## TASK
Which lines run from the one containing "(277, 434) = (732, 316): blue" through the end of the data? Write them out exactly, with the pictures left out.

## DATA PROVIDED
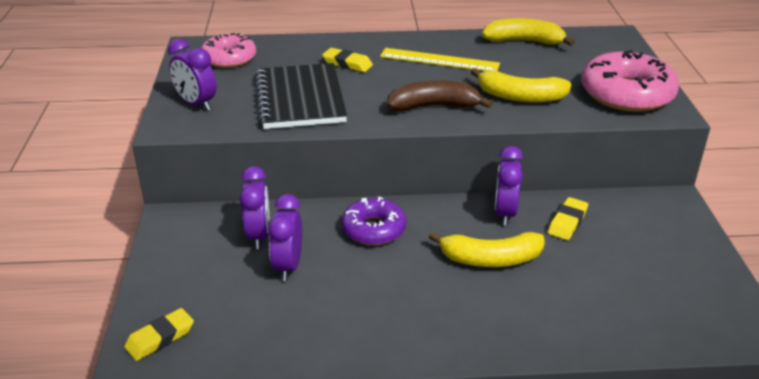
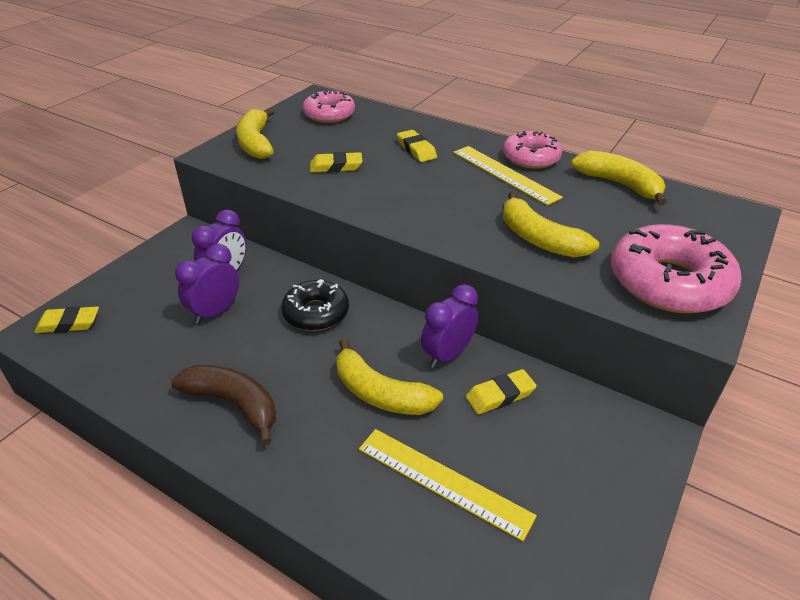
camera: 35 degrees right, 5 degrees up
(196, 104) = (256, 143): purple clock -> yellow banana
(300, 99) = (336, 166): black notebook -> yellow eraser
(373, 229) = (316, 313): purple donut -> black donut
(434, 106) = (440, 216): brown banana -> brown banana (233, 404)
(442, 42) = (531, 158): none -> pink donut
(594, 289) = (443, 481): none -> yellow ruler

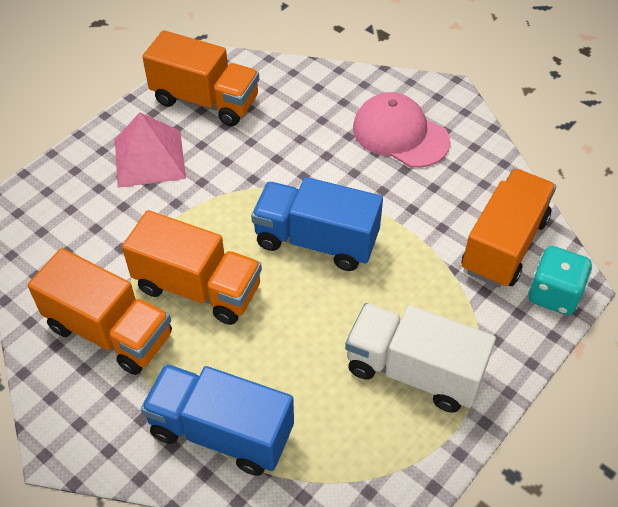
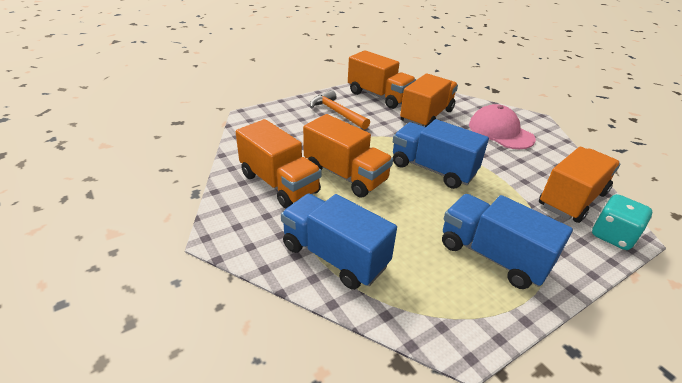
camera: 15 degrees right, 15 degrees down
(149, 158) = (337, 112): pink pyramid -> orange hammer
(288, 128) = (427, 116): none -> orange truck
(413, 371) = (492, 256): white truck -> blue truck

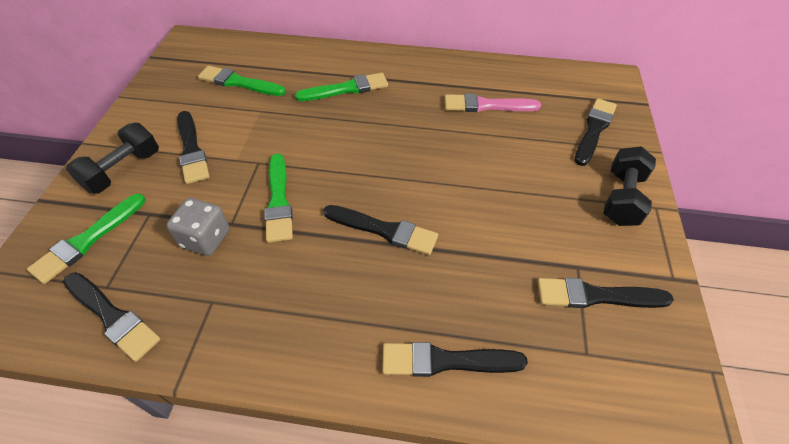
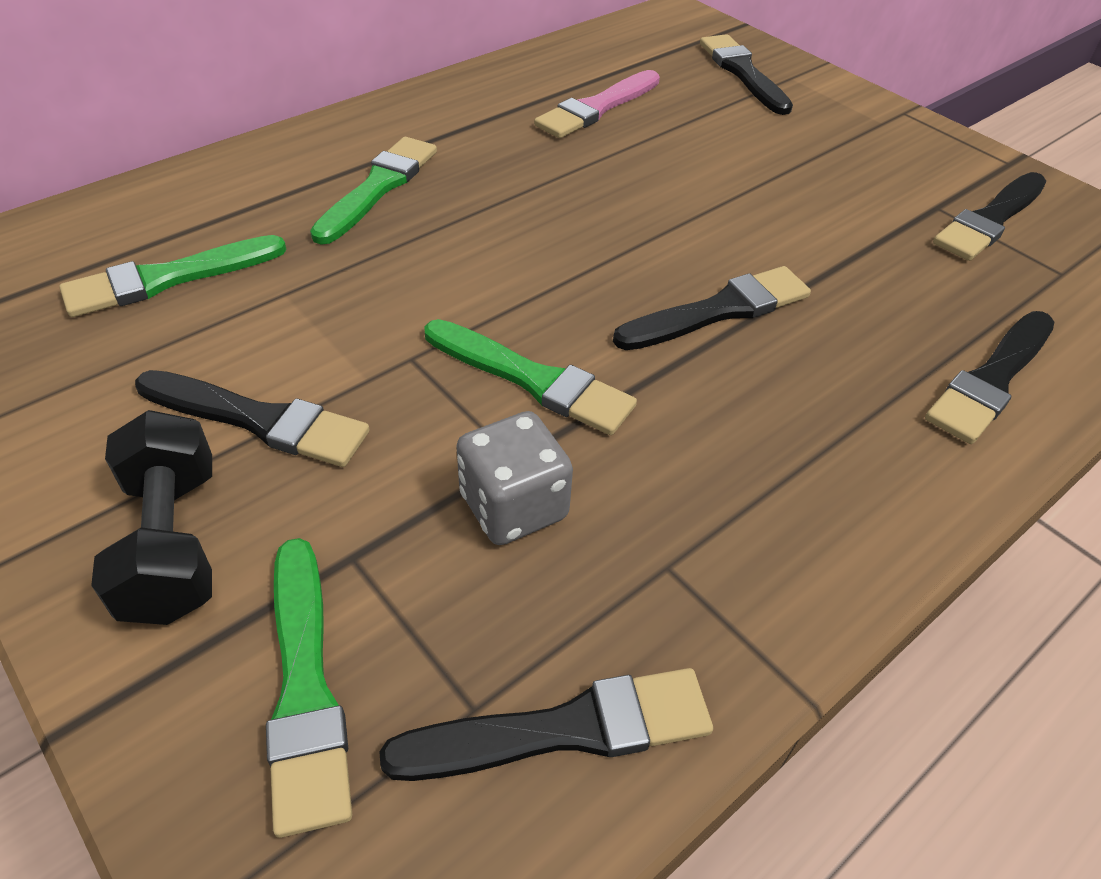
camera: 50 degrees left, 5 degrees down
(621, 198) = (868, 122): black dumbbell -> none

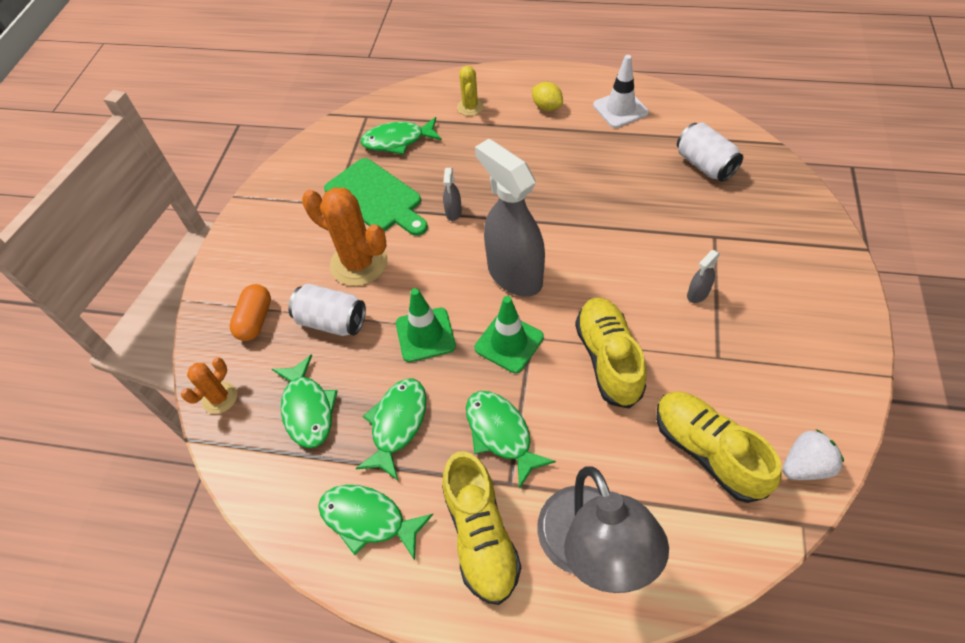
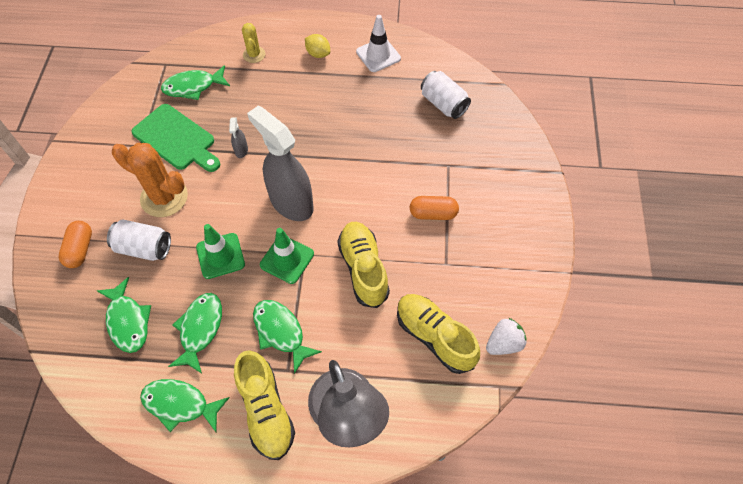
camera: 10 degrees left, 5 degrees up
(220, 398) = (55, 316): orange cactus -> none
(697, 294) = (433, 213): grey spray bottle -> orange capsule

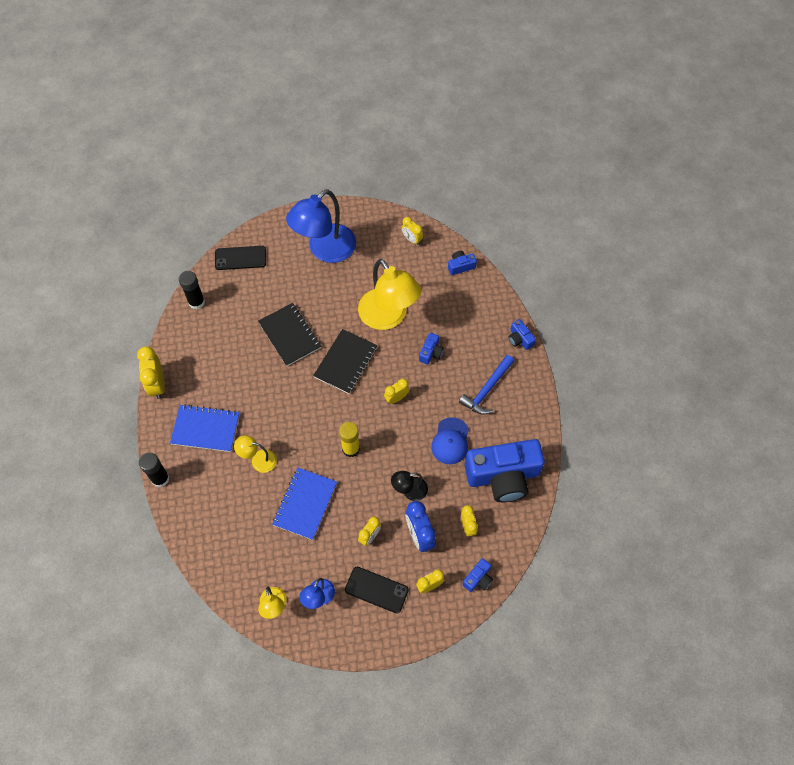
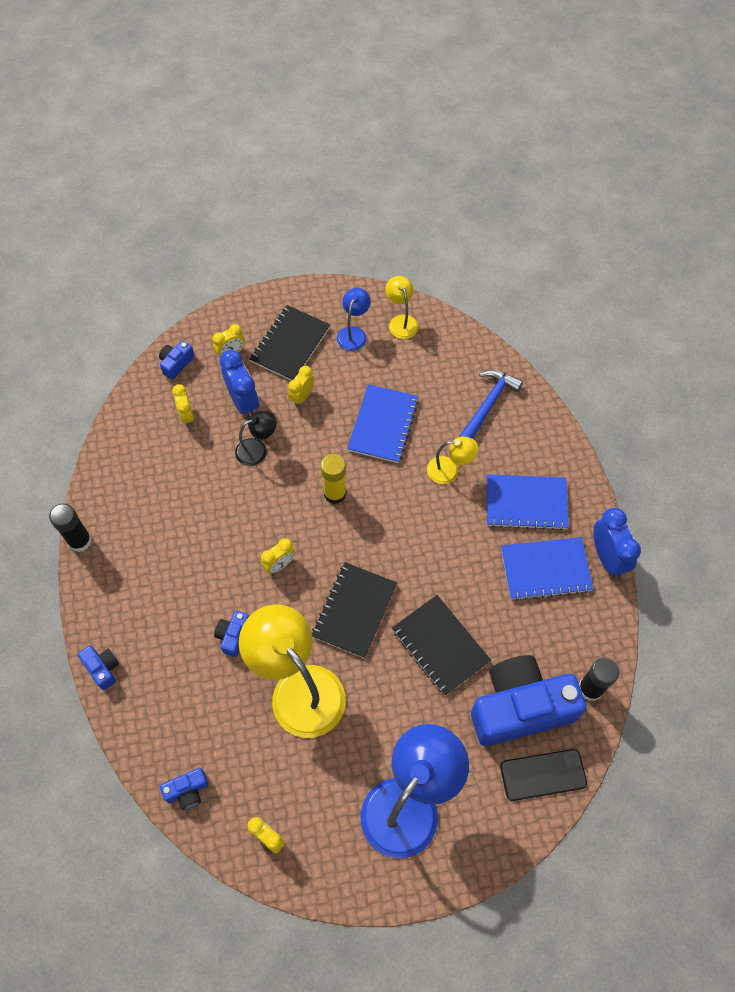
camera: 175 degrees right, 0 degrees up
(157, 384) = (607, 557): yellow clock -> blue clock
(160, 478) = (565, 439): black glue stick -> black glue stick (80, 541)
(204, 379) = (545, 569): none -> blue notebook
(376, 590) = (290, 345): black phone -> black notebook
(450, 441) = (206, 513): blue cap -> none
(486, 390) = (155, 587): blue hammer -> blue hammer (488, 405)
(503, 476) = (140, 475): blue camera -> blue camera (520, 707)

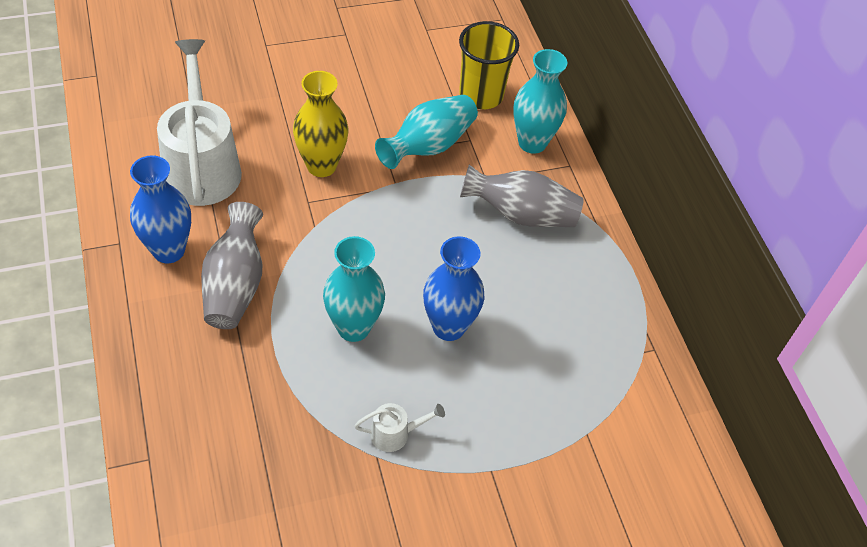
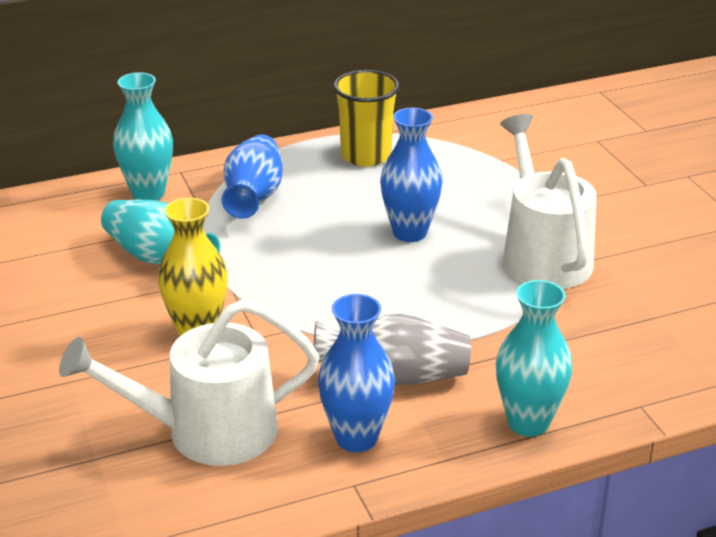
camera: 90 degrees left, 20 degrees down
(353, 327) = (429, 289): turquoise vase -> turquoise vase (528, 423)
(395, 434) = (543, 255): white watering can -> white watering can, size x2.38
(481, 95) = (72, 227): yellow cup -> yellow cup (366, 156)
(521, 214) = (254, 197): grey vase -> blue vase

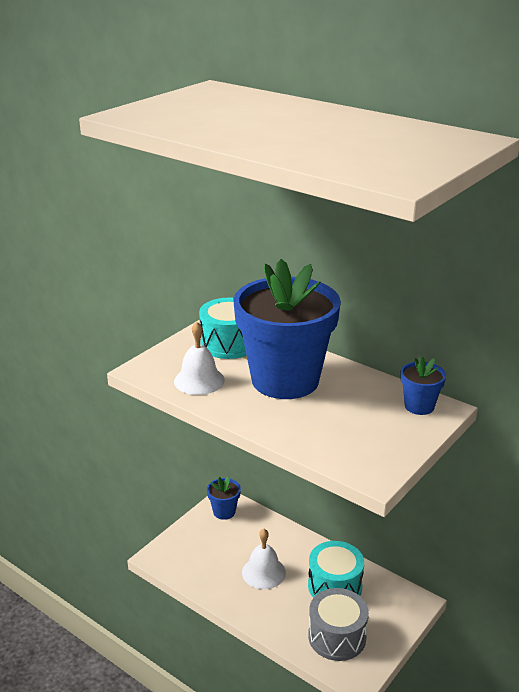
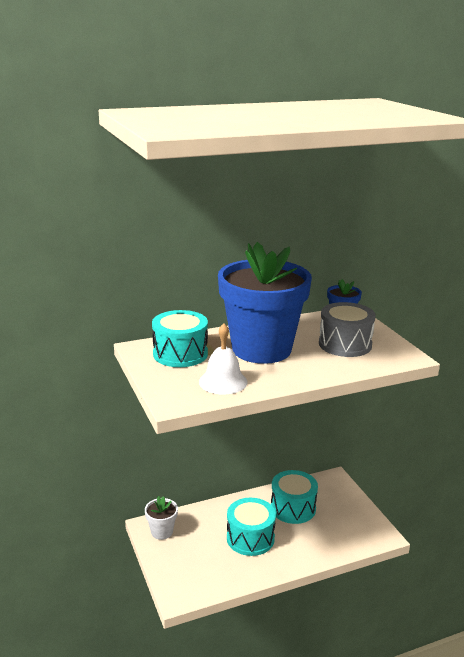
camera: 60 degrees left, 5 degrees down
(224, 512) = (162, 532): blue flower pot -> white flower pot
(263, 572) = (250, 538): white bell -> turquoise drum
(337, 637) = (341, 528): grey drum -> grey drum (345, 344)

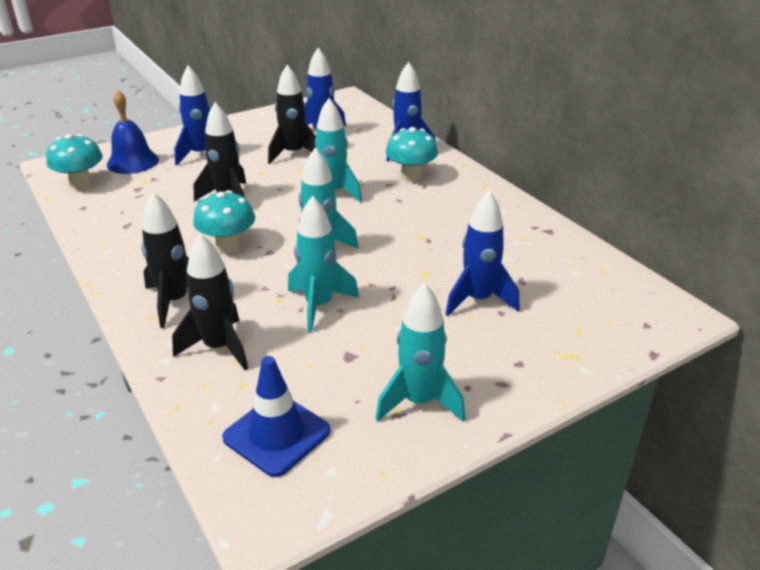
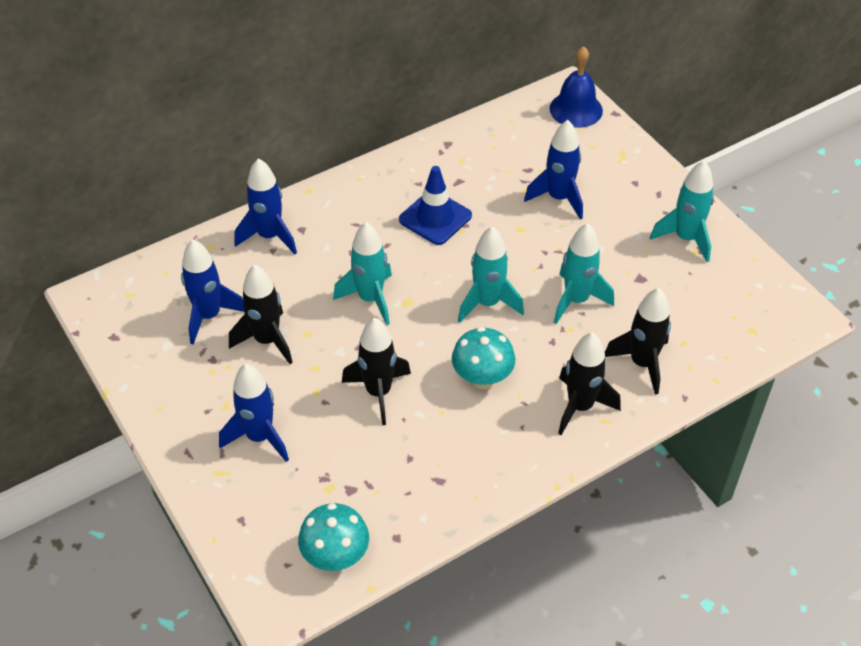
camera: 90 degrees left, 15 degrees up
(133, 162) = (273, 512): blue bell -> blue bell (576, 109)
(277, 434) = (732, 316): blue traffic cone -> blue traffic cone (435, 218)
(411, 177) = (335, 234): turquoise mushroom -> none

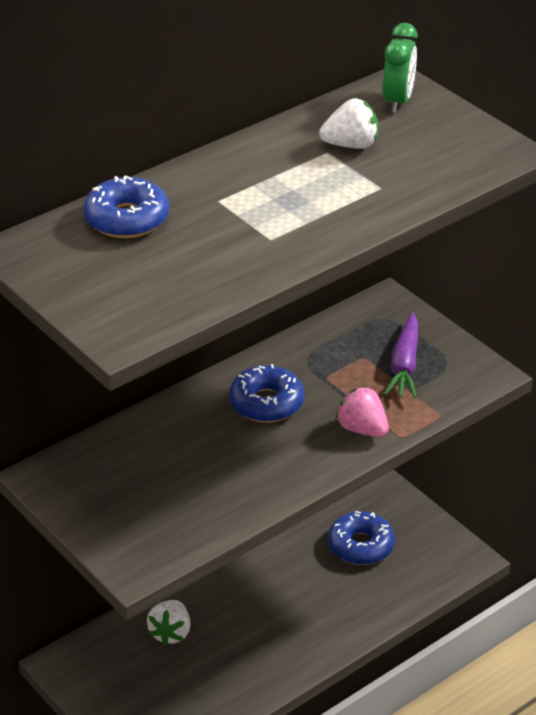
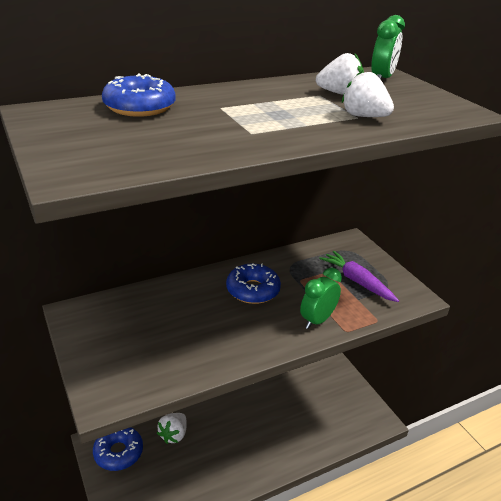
camera: 10 degrees right, 5 degrees down
(360, 546) = (312, 398): blue donut -> blue donut (118, 452)
(362, 429) = (317, 320): pink strawberry -> green clock
(387, 185) = (364, 116): none -> white strawberry
(404, 365) = (357, 281): purple carrot -> purple carrot turned 120 degrees clockwise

## RESULT BELOW
(277, 434) = (732, 316): blue traffic cone -> blue traffic cone (435, 218)
(411, 177) = (335, 234): turquoise mushroom -> none

camera: 10 degrees right, 5 degrees down
(360, 546) = (312, 398): blue donut -> blue donut (118, 452)
(362, 429) = (317, 320): pink strawberry -> green clock
(387, 185) = (364, 116): none -> white strawberry
(404, 365) = (357, 281): purple carrot -> purple carrot turned 120 degrees clockwise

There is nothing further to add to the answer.